-- About this task --
Each line of the data below that contains "brown" must be copied.
(The input Opens)
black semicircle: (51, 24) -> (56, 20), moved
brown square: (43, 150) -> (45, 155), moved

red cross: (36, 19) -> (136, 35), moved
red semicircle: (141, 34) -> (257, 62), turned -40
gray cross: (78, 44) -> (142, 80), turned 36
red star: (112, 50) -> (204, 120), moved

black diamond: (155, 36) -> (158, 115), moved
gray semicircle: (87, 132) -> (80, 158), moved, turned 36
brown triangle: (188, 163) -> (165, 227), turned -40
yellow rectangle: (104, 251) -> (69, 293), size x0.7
(The input Closes)
(The input Opens)
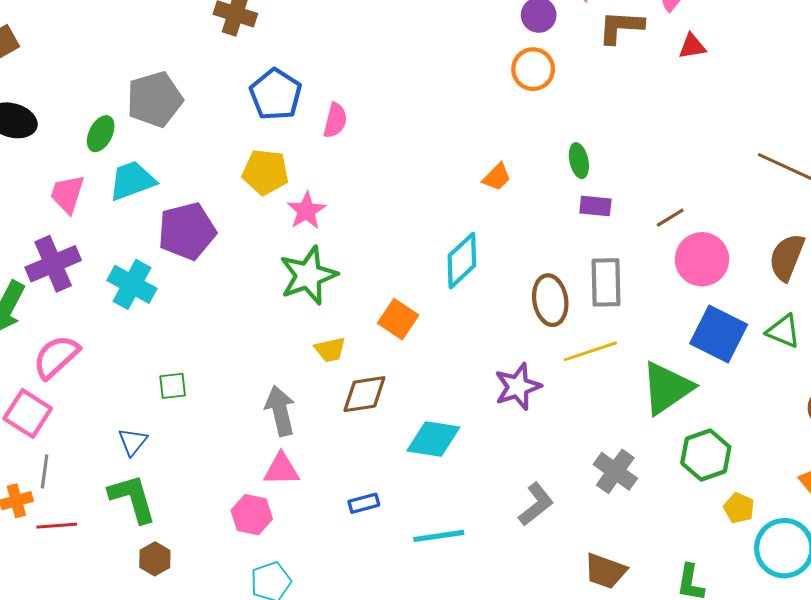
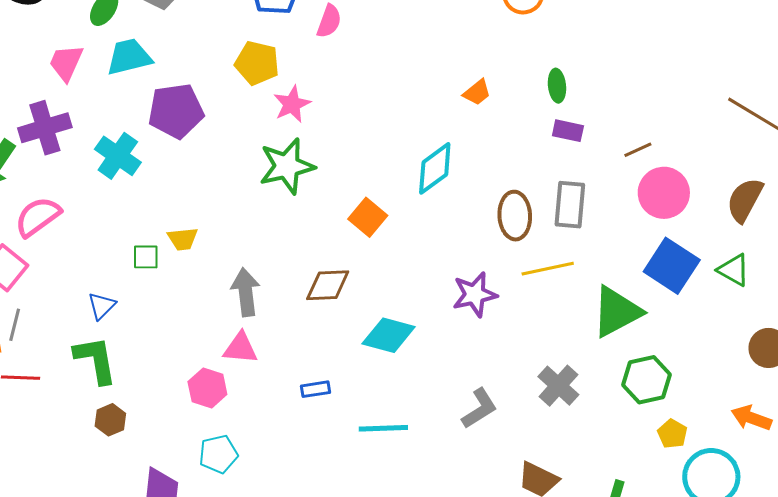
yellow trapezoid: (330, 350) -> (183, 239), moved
(The input Closes)
-- Your response --
brown square: (43, 150) -> (45, 155), moved
brown triangle: (188, 163) -> (165, 227), turned -40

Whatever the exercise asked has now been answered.